◆ YOUR OBJECTIVE
What lines of the data below hold the string "white"? Copy each one.

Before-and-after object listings
Start of Block

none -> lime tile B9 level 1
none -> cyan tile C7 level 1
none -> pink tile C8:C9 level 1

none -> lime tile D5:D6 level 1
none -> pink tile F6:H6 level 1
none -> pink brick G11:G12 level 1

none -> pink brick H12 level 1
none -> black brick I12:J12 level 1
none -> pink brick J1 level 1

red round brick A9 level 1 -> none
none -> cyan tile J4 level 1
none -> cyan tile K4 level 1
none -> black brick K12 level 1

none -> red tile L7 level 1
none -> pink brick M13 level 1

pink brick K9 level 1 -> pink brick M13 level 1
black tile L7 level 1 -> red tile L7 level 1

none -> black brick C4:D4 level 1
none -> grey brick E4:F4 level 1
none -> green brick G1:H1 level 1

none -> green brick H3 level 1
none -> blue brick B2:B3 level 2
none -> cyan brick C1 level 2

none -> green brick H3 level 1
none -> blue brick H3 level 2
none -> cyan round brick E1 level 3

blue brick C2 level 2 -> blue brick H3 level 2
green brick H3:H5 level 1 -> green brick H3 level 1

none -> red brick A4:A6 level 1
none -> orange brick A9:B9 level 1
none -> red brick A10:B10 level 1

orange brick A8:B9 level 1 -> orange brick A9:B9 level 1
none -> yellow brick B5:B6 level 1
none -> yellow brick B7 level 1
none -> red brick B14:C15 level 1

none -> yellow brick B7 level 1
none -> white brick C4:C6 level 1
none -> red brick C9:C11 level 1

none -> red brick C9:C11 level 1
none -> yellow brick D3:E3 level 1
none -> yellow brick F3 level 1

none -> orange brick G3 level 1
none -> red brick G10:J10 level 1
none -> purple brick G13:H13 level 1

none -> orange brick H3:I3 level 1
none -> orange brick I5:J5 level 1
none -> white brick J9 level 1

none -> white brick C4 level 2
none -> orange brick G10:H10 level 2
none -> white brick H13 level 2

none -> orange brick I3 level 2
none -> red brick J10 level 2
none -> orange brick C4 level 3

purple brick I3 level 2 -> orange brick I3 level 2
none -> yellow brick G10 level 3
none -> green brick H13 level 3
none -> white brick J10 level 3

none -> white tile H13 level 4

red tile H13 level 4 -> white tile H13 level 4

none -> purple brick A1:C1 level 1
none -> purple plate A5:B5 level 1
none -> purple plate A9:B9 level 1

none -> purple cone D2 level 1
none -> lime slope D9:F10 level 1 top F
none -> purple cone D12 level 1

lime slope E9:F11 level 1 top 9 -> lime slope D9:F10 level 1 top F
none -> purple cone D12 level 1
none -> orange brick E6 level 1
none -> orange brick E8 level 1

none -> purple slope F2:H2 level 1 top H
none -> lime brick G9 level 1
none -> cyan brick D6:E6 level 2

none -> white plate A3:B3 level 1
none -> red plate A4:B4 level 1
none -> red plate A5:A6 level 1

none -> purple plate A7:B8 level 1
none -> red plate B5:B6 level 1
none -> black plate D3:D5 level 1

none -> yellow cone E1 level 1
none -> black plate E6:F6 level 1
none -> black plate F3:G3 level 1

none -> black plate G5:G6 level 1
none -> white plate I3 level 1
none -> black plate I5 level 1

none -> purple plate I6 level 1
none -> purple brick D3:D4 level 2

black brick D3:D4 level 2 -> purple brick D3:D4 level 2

End of Block

◆ YOUR RESPONSE
none -> white brick C4:C6 level 1
none -> white brick J9 level 1
none -> white brick C4 level 2
none -> white brick H13 level 2
none -> white brick J10 level 3
none -> white tile H13 level 4
red tile H13 level 4 -> white tile H13 level 4
none -> white plate A3:B3 level 1
none -> white plate I3 level 1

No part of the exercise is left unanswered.